● **PROBLEM TO WORK ON**:
Below is a set of entries. Reproduce exactly the lines from the one containing "clean.js: [624,162,648,192] ->" through the end, both included.

Collected data entries
○ ○ ○ ○

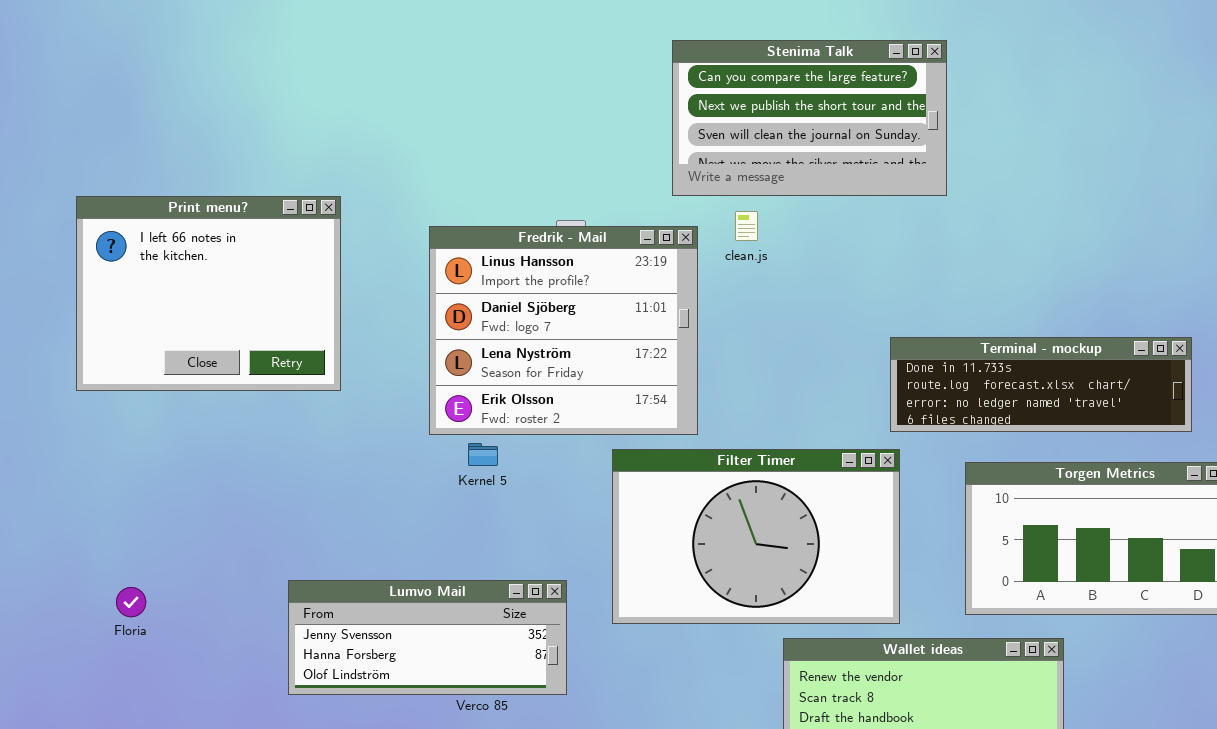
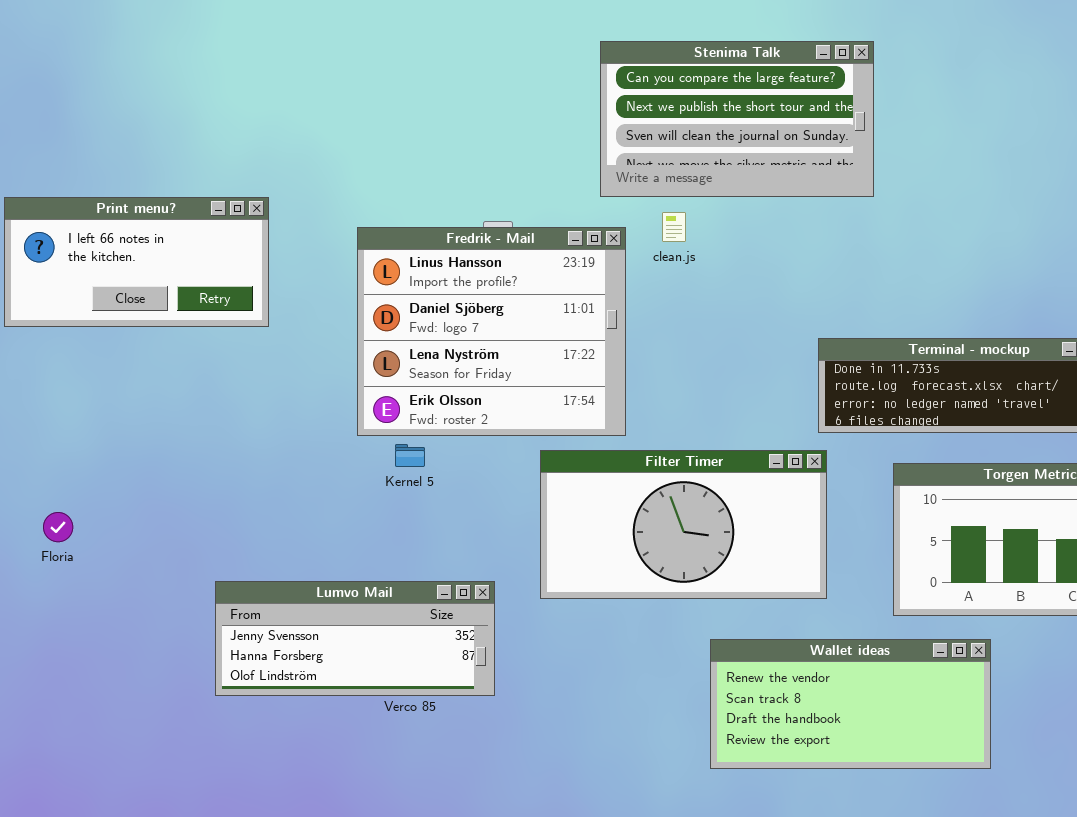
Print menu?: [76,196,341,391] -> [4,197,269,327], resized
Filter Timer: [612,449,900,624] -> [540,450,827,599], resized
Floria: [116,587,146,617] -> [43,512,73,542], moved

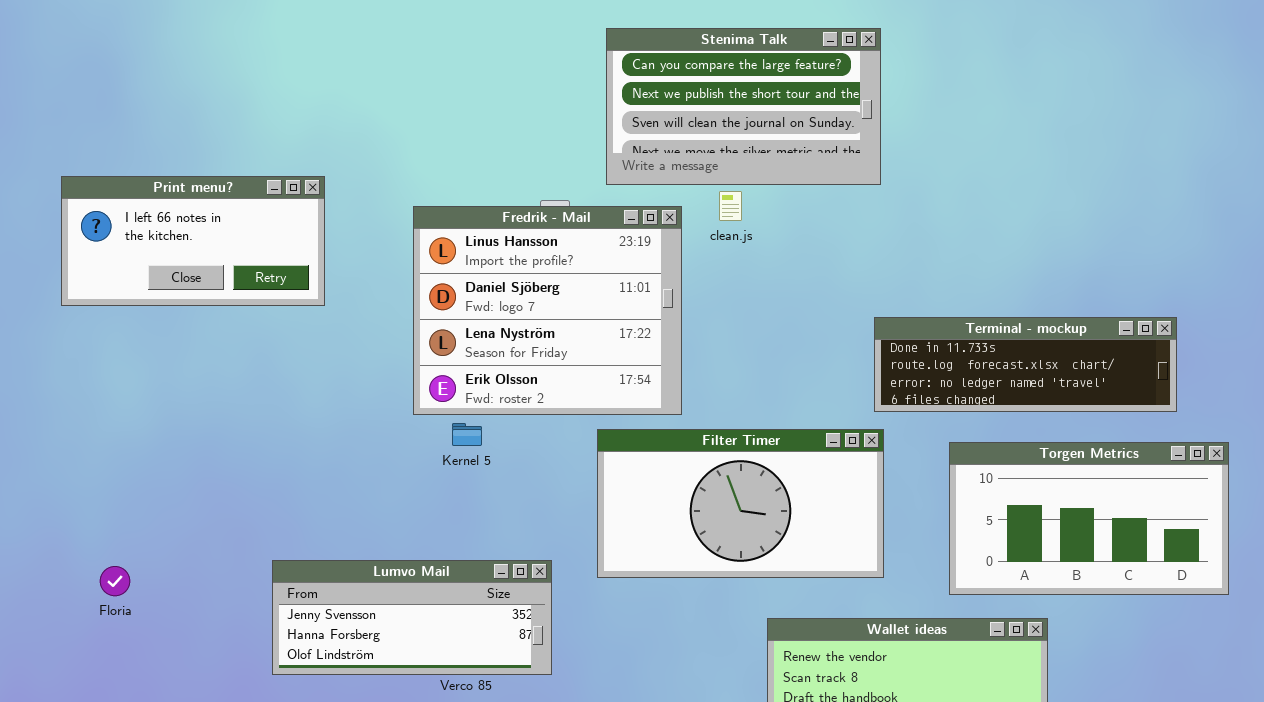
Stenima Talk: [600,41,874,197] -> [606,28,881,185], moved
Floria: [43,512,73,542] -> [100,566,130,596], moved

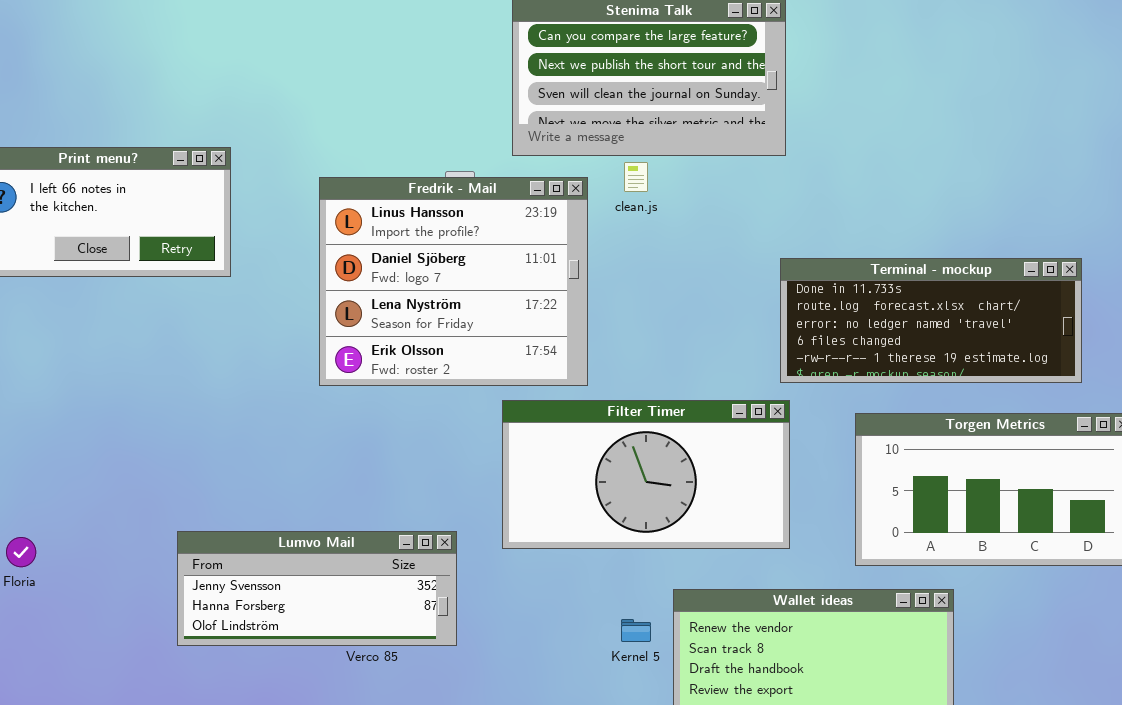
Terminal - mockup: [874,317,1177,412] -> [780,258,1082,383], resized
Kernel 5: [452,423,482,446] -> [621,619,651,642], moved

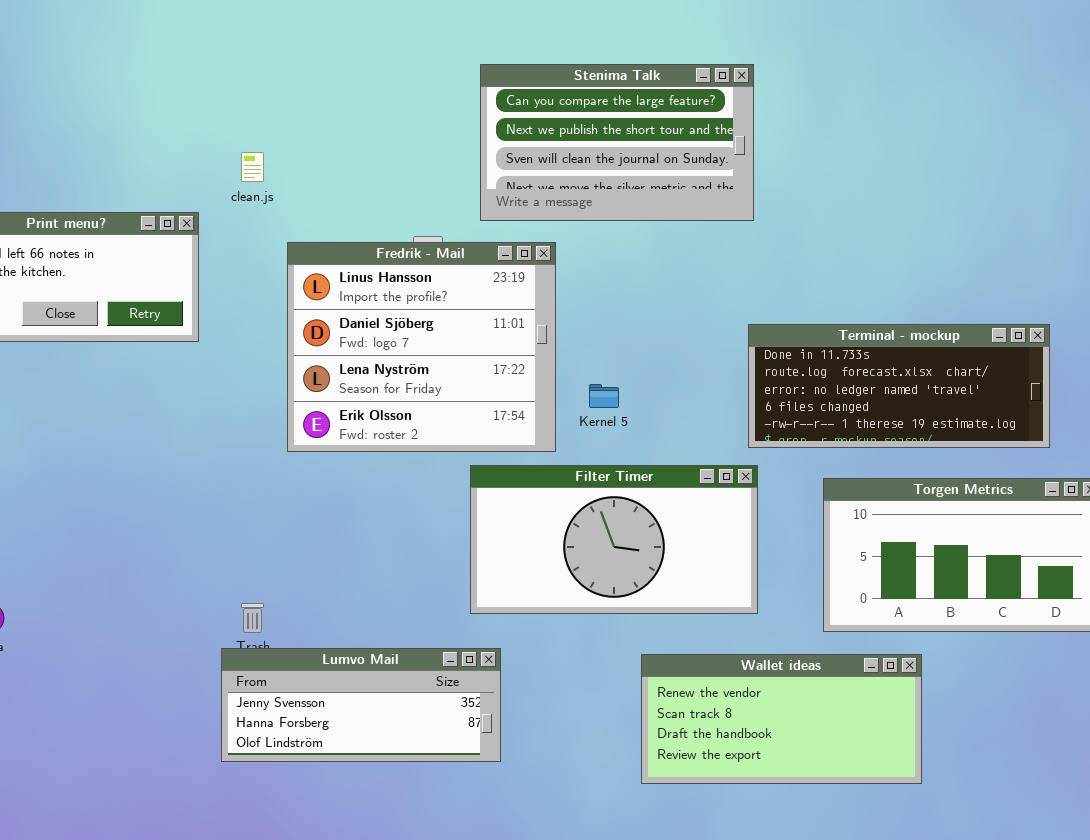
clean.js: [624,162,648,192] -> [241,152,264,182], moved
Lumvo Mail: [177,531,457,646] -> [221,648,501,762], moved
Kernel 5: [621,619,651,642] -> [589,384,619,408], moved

○ ○ ○ ○

● **ANSWER SECTION**:
clean.js: [624,162,648,192] -> [241,152,264,182], moved
Lumvo Mail: [177,531,457,646] -> [221,648,501,762], moved
Kernel 5: [621,619,651,642] -> [589,384,619,408], moved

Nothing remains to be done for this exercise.